* Work to complete
Set down the entries below exactly; drop the pictures.

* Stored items
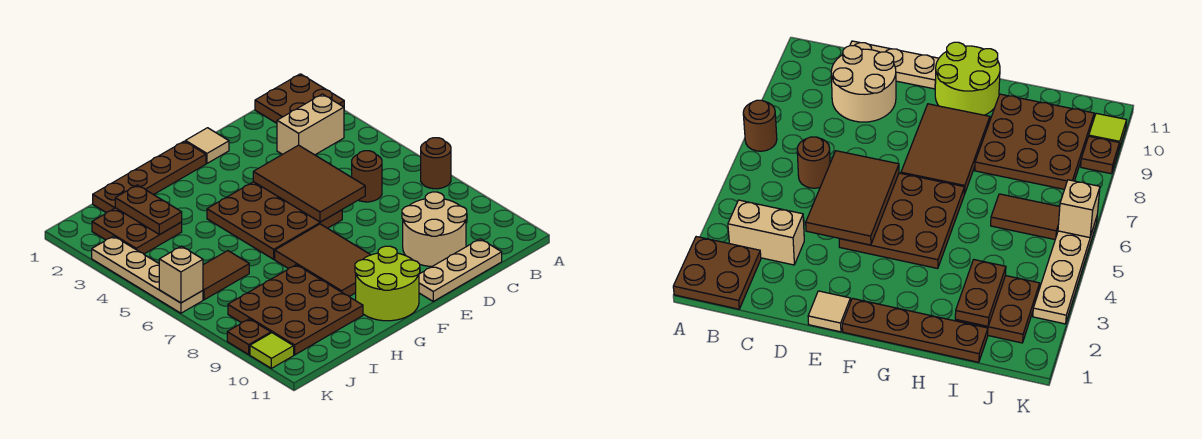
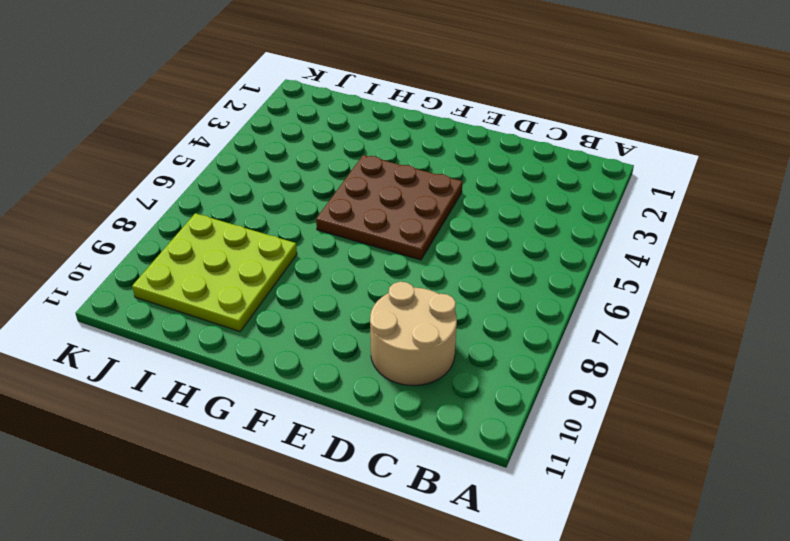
lime plate H8:J10 level 1 -> brown plate H8:J10 level 1
none -> brown plate A1:B2 level 1
none -> brown round brick A7 level 1
none -> tan brick B3:C3 level 1

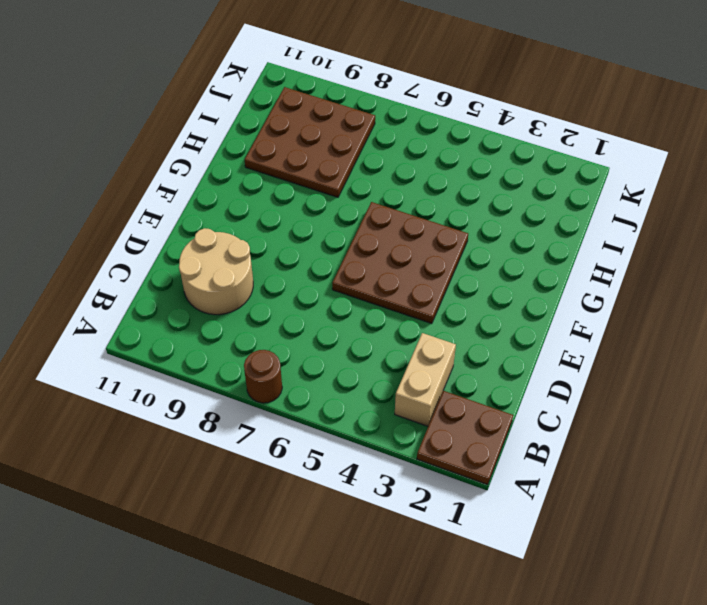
none -> brown round brick C6 level 1
none -> tan plate C11:E11 level 1
none -> tan tile E1 level 1

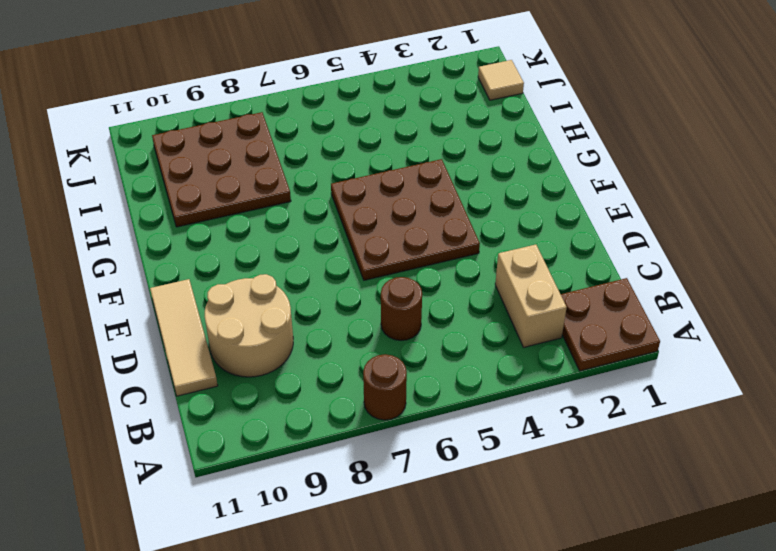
tan tile C11:E11 level 1 -> tan plate C11:E11 level 1
tan tile J1 level 1 -> tan tile E1 level 1
none -> brown plate F1:I1 level 1
none -> brown tile F7:G9 level 1
none -> lime round brick F10:G11 level 1

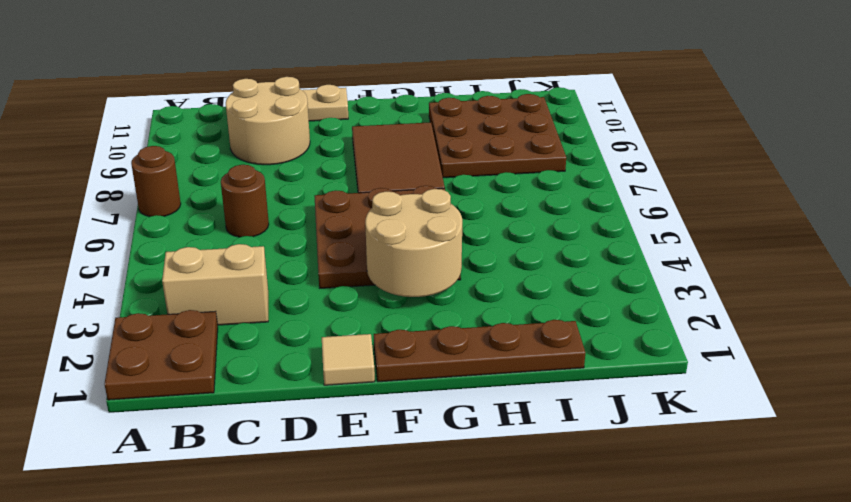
tan round brick F3:G4 level 2 -> none
none -> lime round brick F10:G11 level 1
none -> brown plate I2:J3 level 1
none -> brown tile I6:J6 level 1

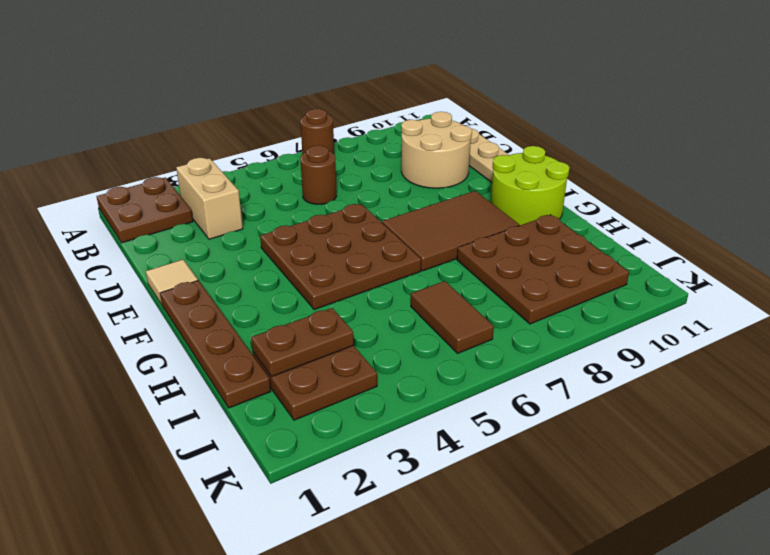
none -> tan plate K3:K6 level 1
none -> brown plate K9 level 1
none -> lime tile K10 level 1

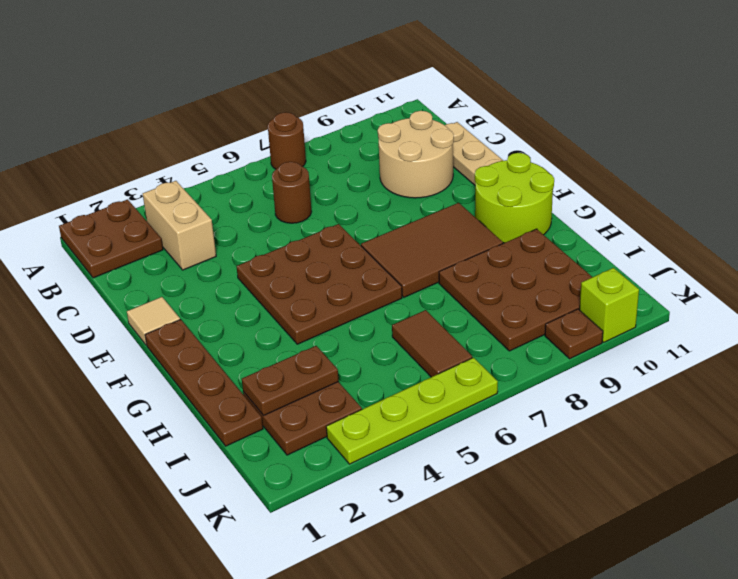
lime plate K3:K6 level 1 -> tan plate K3:K6 level 1
lime brick K10 level 1 -> lime tile K10 level 1
none -> brown tile D4:E6 level 2
none -> tan brick K6 level 2

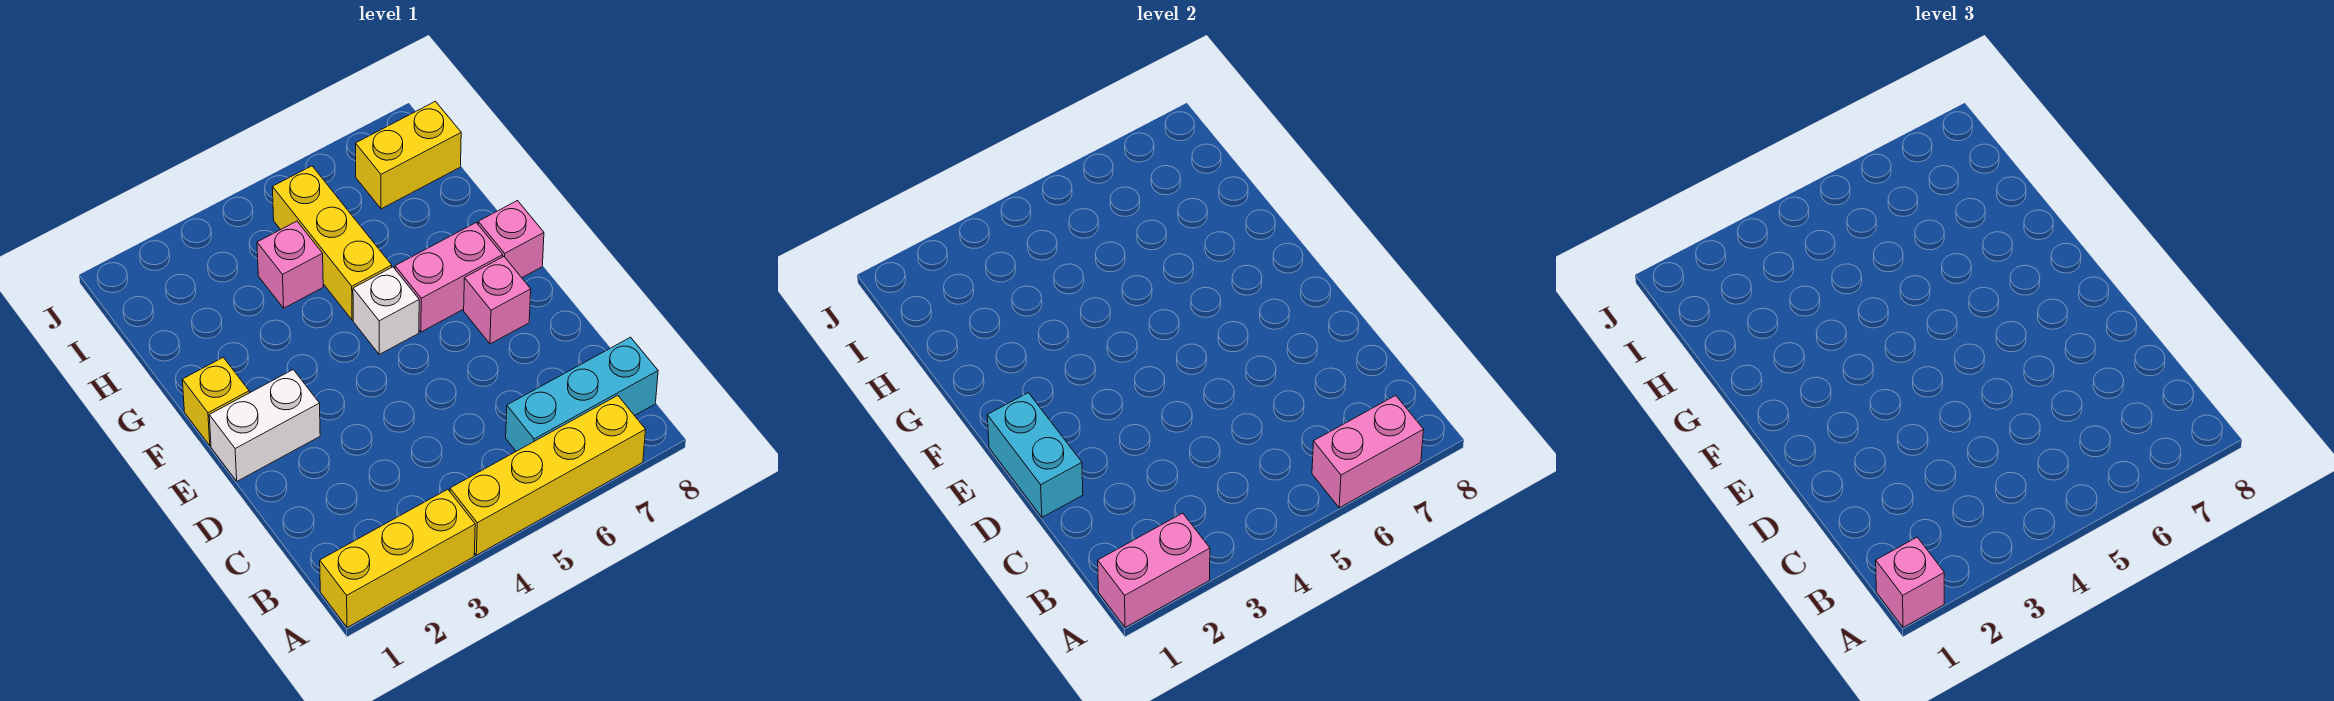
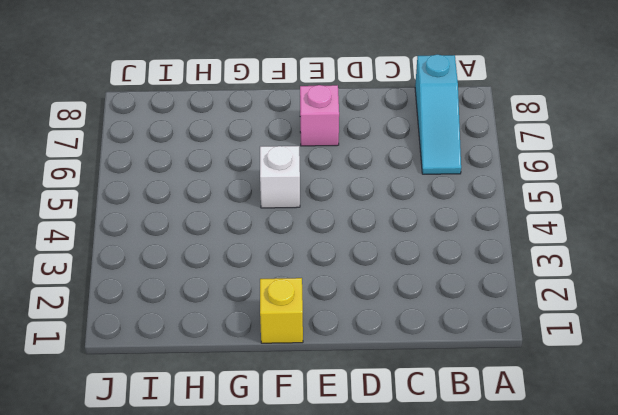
cyan slope B6:B8 level 1 top 8 -> cyan brick B6:B8 level 1
none -> yellow brick A1:A3 level 1
none -> yellow brick A4:A7 level 1
none -> white brick E1:E2 level 1

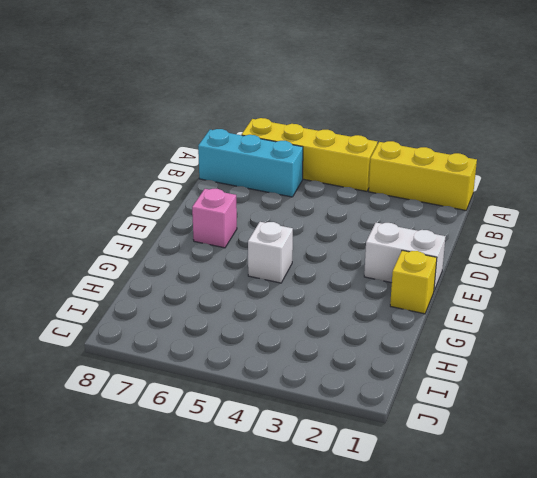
none -> pink brick F6:F7 level 1
none -> pink brick F8 level 1
none -> yellow brick G5:I5 level 1

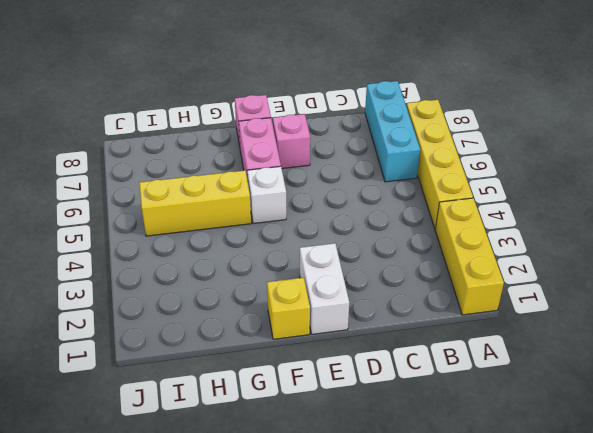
none -> pink brick H4 level 1
none -> yellow brick I7:I8 level 1
none -> pink brick A1:A2 level 2

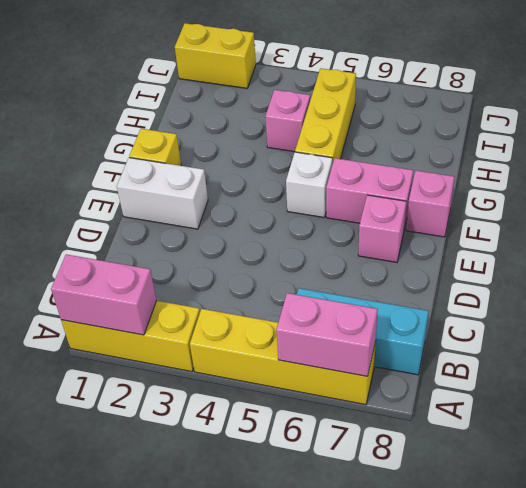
yellow brick J1:J2 level 1 -> yellow brick I7:I8 level 1
none -> cyan brick D1:E1 level 2
none -> pink brick A1 level 3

* Answer to this task
lime plate H8:J10 level 1 -> brown plate H8:J10 level 1
none -> brown plate A1:B2 level 1
none -> brown round brick A7 level 1
none -> tan brick B3:C3 level 1

none -> brown round brick C6 level 1
none -> tan plate C11:E11 level 1
none -> tan tile E1 level 1

tan tile C11:E11 level 1 -> tan plate C11:E11 level 1
tan tile J1 level 1 -> tan tile E1 level 1
none -> brown plate F1:I1 level 1
none -> brown tile F7:G9 level 1
none -> lime round brick F10:G11 level 1

tan round brick F3:G4 level 2 -> none
none -> lime round brick F10:G11 level 1
none -> brown plate I2:J3 level 1
none -> brown tile I6:J6 level 1

none -> tan plate K3:K6 level 1
none -> brown plate K9 level 1
none -> lime tile K10 level 1

lime plate K3:K6 level 1 -> tan plate K3:K6 level 1
lime brick K10 level 1 -> lime tile K10 level 1
none -> brown tile D4:E6 level 2
none -> tan brick K6 level 2

cyan slope B6:B8 level 1 top 8 -> cyan brick B6:B8 level 1
none -> yellow brick A1:A3 level 1
none -> yellow brick A4:A7 level 1
none -> white brick E1:E2 level 1

none -> pink brick F6:F7 level 1
none -> pink brick F8 level 1
none -> yellow brick G5:I5 level 1

none -> pink brick H4 level 1
none -> yellow brick I7:I8 level 1
none -> pink brick A1:A2 level 2

yellow brick J1:J2 level 1 -> yellow brick I7:I8 level 1
none -> cyan brick D1:E1 level 2
none -> pink brick A1 level 3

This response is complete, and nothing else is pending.